**EXERCISE**.
Format the data below as a Markdown table with the columns No. and Line, where No. numbers each row and Line holds one line of the data. Omit blank lines and leave the pictures out.

— start PROVIDED ENTRIES —

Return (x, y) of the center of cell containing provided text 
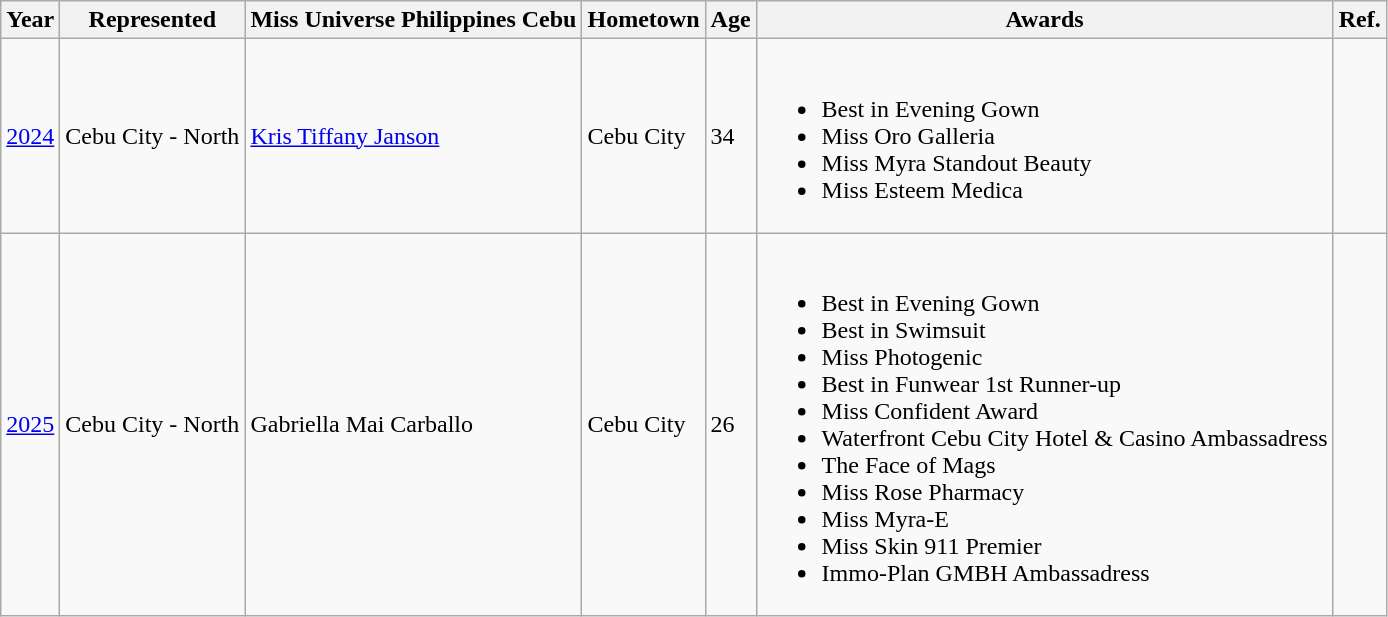
Represented (152, 20)
Awards (1044, 20)
Best in Evening GownMiss Oro GalleriaMiss Myra Standout BeautyMiss Esteem Medica (1044, 136)
Hometown (644, 20)
34 (730, 136)
Age (730, 20)
Gabriella Mai Carballo (414, 424)
26 (730, 424)
Year (30, 20)
Ref. (1360, 20)
2024 (30, 136)
Kris Tiffany Janson (414, 136)
Miss Universe Philippines Cebu (414, 20)
2025 (30, 424)
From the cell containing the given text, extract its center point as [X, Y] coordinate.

— end PROVIDED ENTRIES —

**EXPECTED ANSWER**.
| No. | Line |
|---|---|
| 1 | Return (x, y) of the center of cell containing provided text  |
| 2 | Represented (152, 20) |
| 3 | Awards (1044, 20) |
| 4 | Best in Evening GownMiss Oro GalleriaMiss Myra Standout BeautyMiss Esteem Medica (1044, 136) |
| 5 | Hometown (644, 20) |
| 6 | 34 (730, 136) |
| 7 | Age (730, 20) |
| 8 | Gabriella Mai Carballo (414, 424) |
| 9 | 26 (730, 424) |
| 10 | Year (30, 20) |
| 11 | Ref. (1360, 20) |
| 12 | 2024 (30, 136) |
| 13 | Kris Tiffany Janson (414, 136) |
| 14 | Miss Universe Philippines Cebu (414, 20) |
| 15 | 2025 (30, 424) |
| 16 | From the cell containing the given text, extract its center point as [X, Y] coordinate. |